Everything from the line with "R112: none -> 22k (GND, SENS)" through the last line of the data below should be copied exactly, apart from the pictures.

EXERCISE INPUTS:

◆ ◆ ◆ ◆

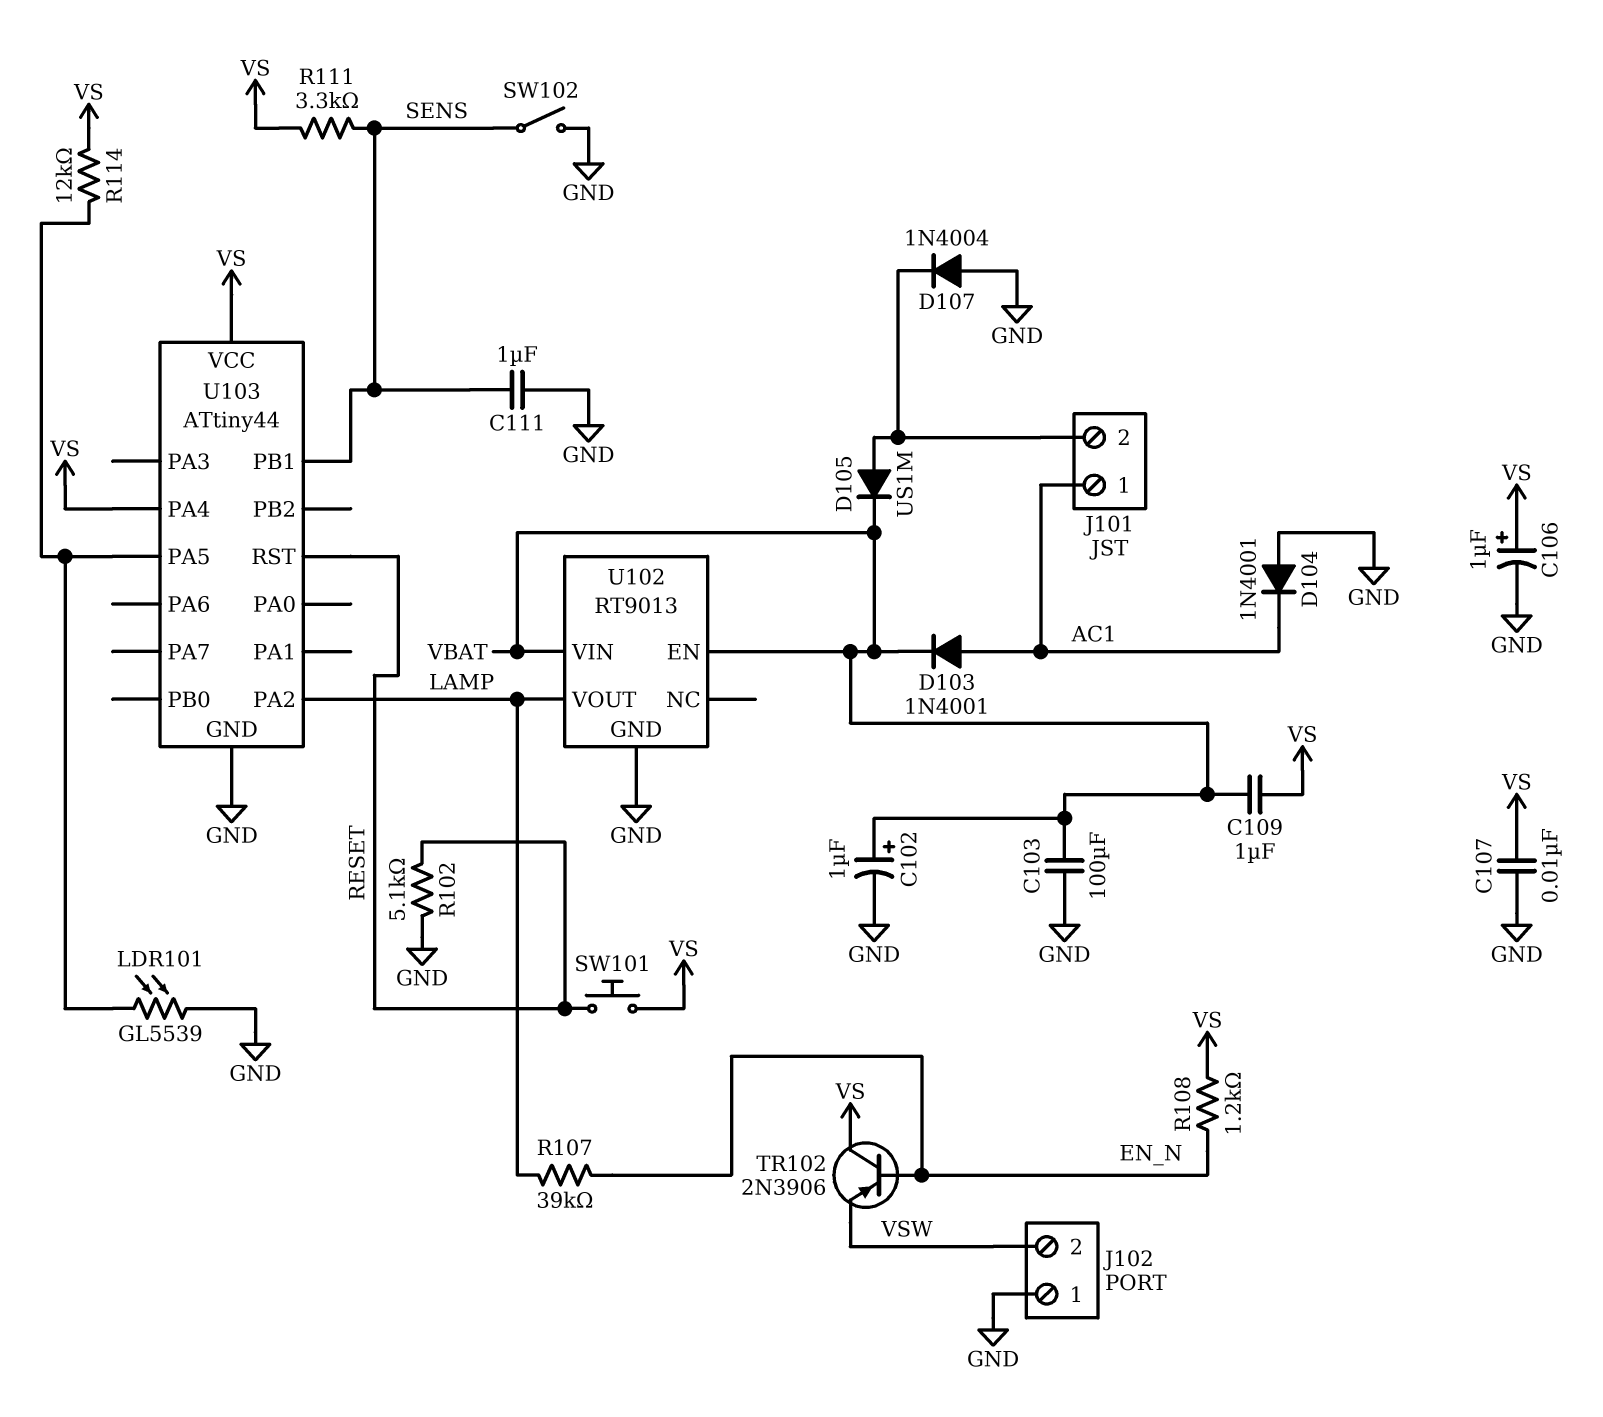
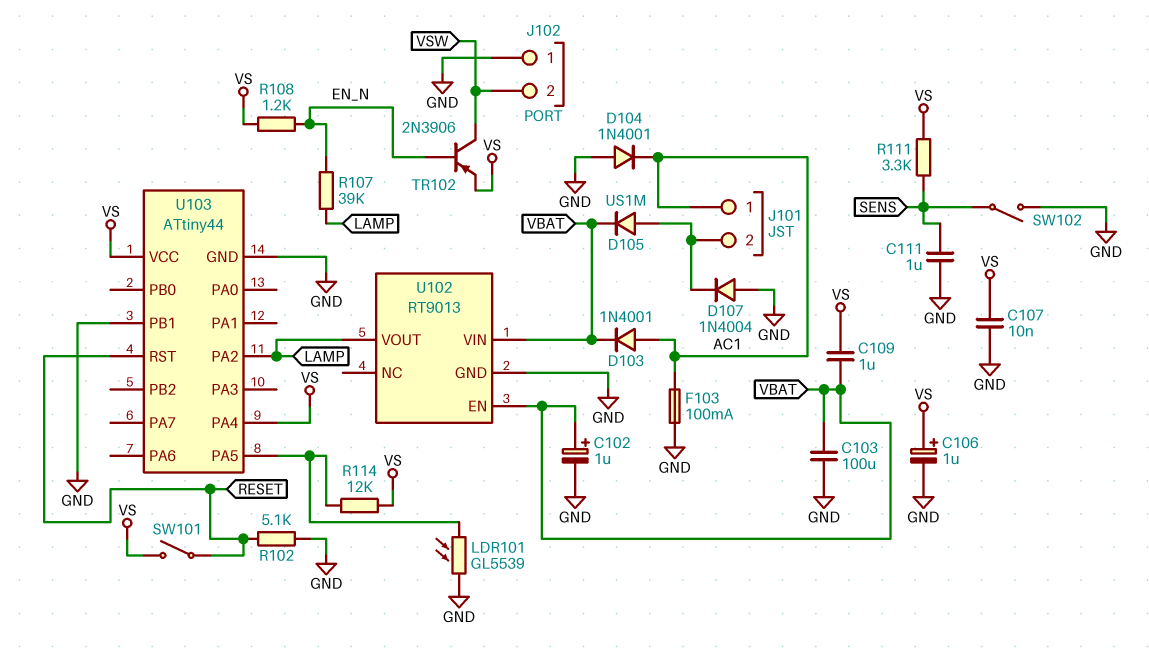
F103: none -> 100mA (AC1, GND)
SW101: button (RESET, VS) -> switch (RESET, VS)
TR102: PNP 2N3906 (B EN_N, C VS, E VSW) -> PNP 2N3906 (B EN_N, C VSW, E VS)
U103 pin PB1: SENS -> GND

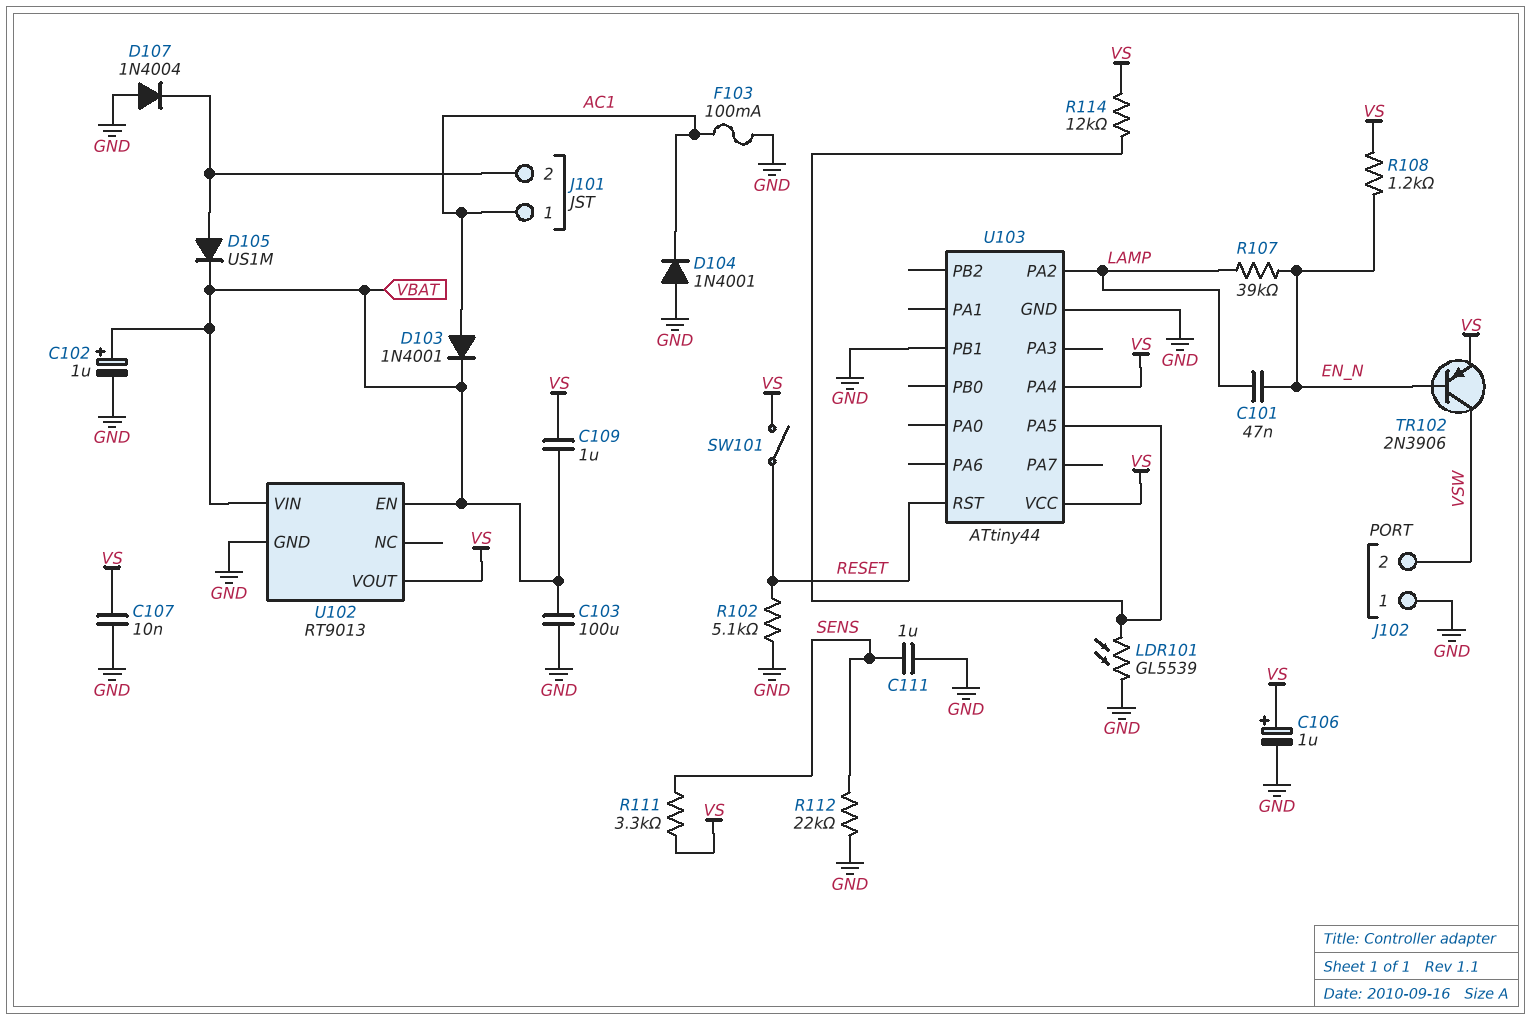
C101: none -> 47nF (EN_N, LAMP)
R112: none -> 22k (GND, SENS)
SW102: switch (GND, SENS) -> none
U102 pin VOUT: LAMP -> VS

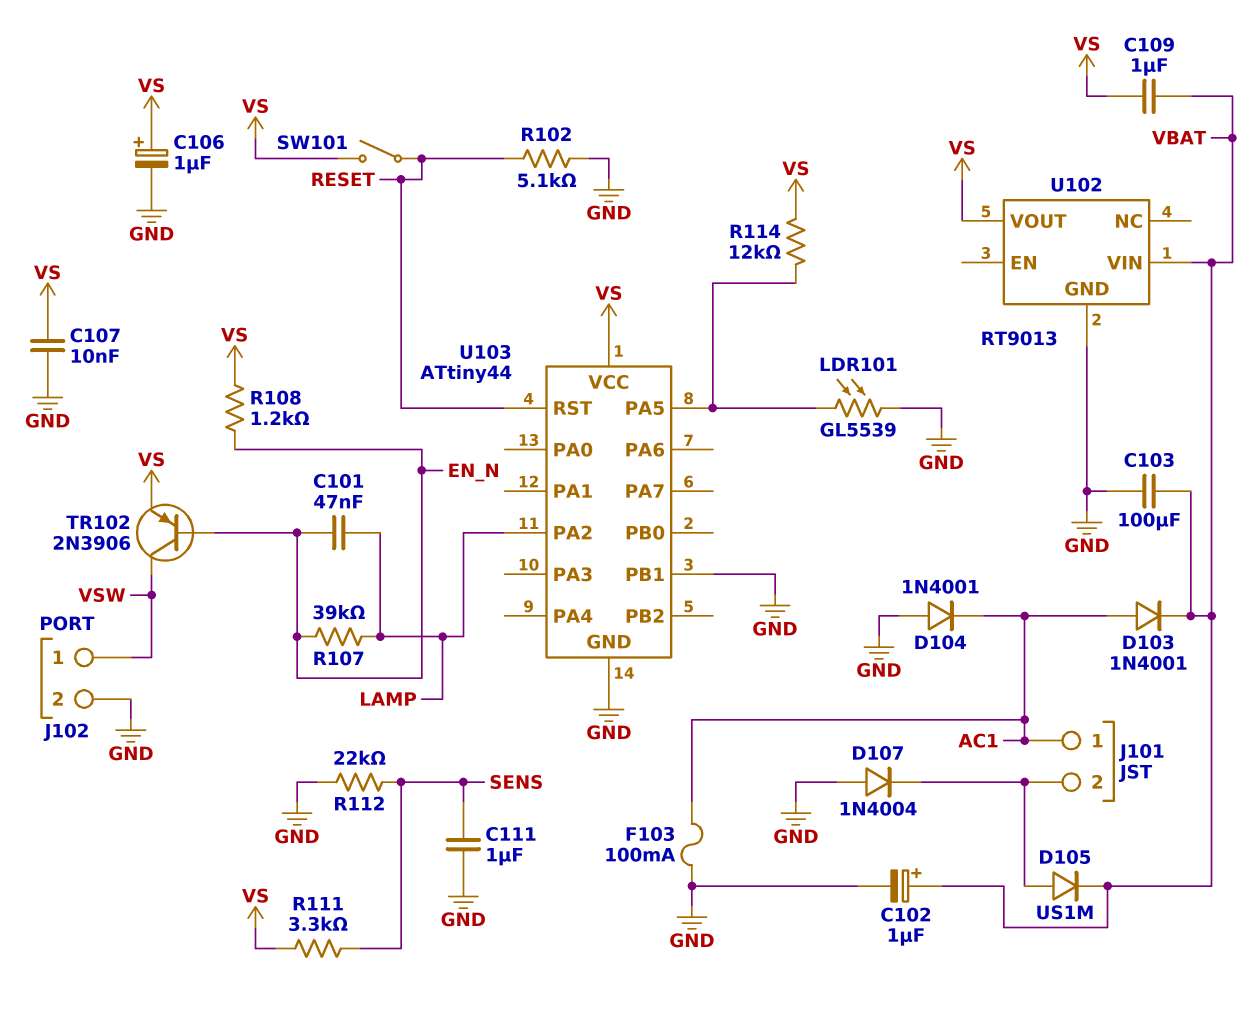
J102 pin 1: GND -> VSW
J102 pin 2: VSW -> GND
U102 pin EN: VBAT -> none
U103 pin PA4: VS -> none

◆ ◆ ◆ ◆

ANSWER AREA:
R112: none -> 22k (GND, SENS)
SW102: switch (GND, SENS) -> none
U102 pin VOUT: LAMP -> VS

J102 pin 1: GND -> VSW
J102 pin 2: VSW -> GND
U102 pin EN: VBAT -> none
U103 pin PA4: VS -> none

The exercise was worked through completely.